* _Activity_: From the line containing "black mushroom (no. 2 from left)" through the last line of the data, both ends included, write out every line exactly; omit the pictures.

* _Recorded information_:
========
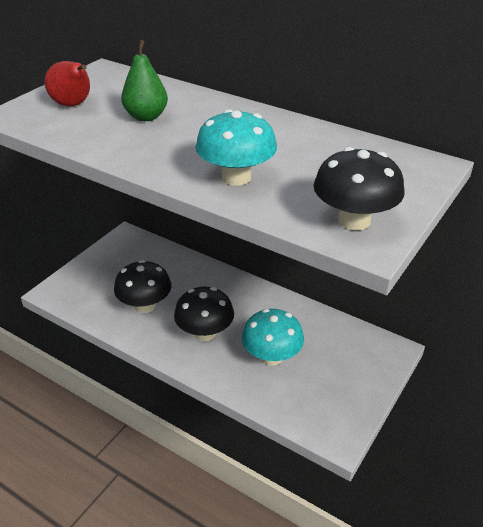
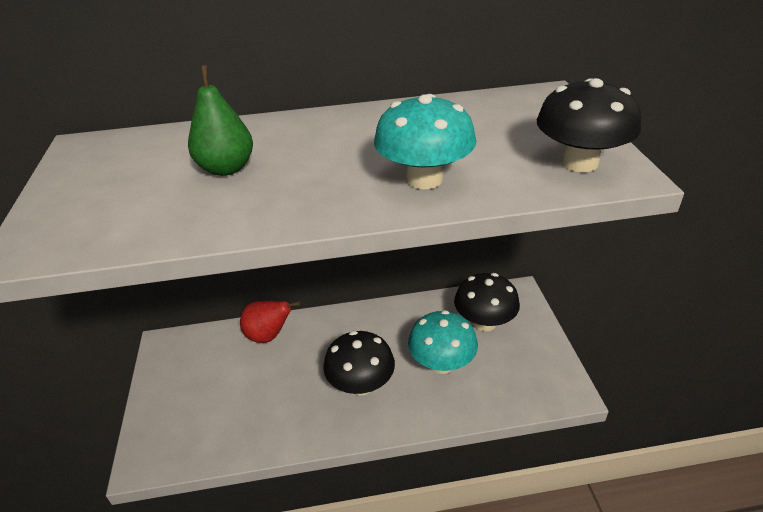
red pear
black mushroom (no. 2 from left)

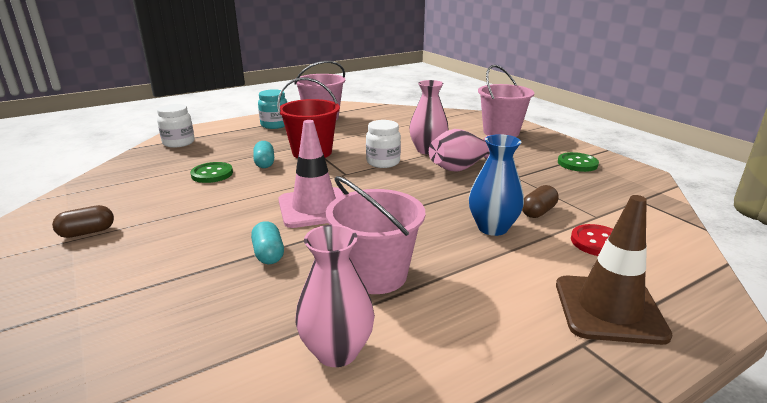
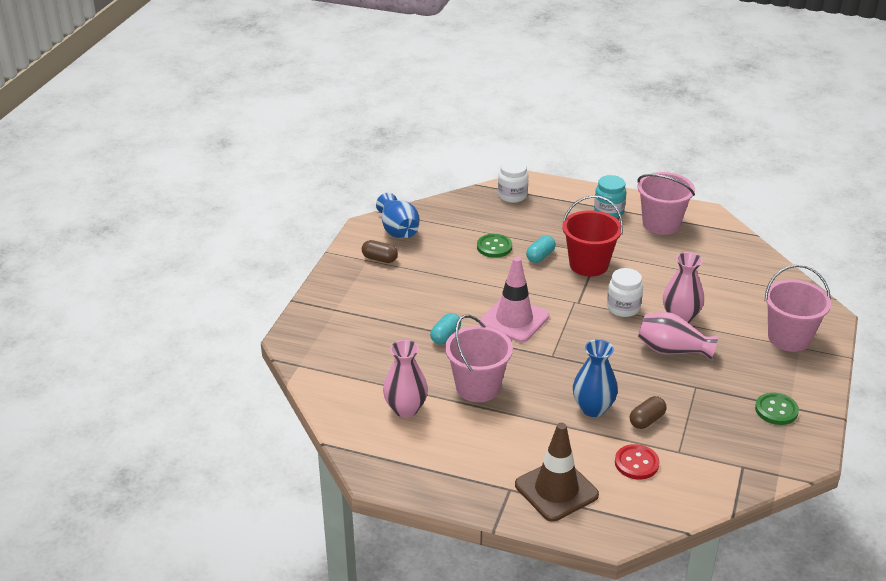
blue vase (no. 1 from left)
brown capsule (no. 2 from left)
========
* _Exercise output_:
black mushroom (no. 2 from left)

blue vase (no. 1 from left)
brown capsule (no. 2 from left)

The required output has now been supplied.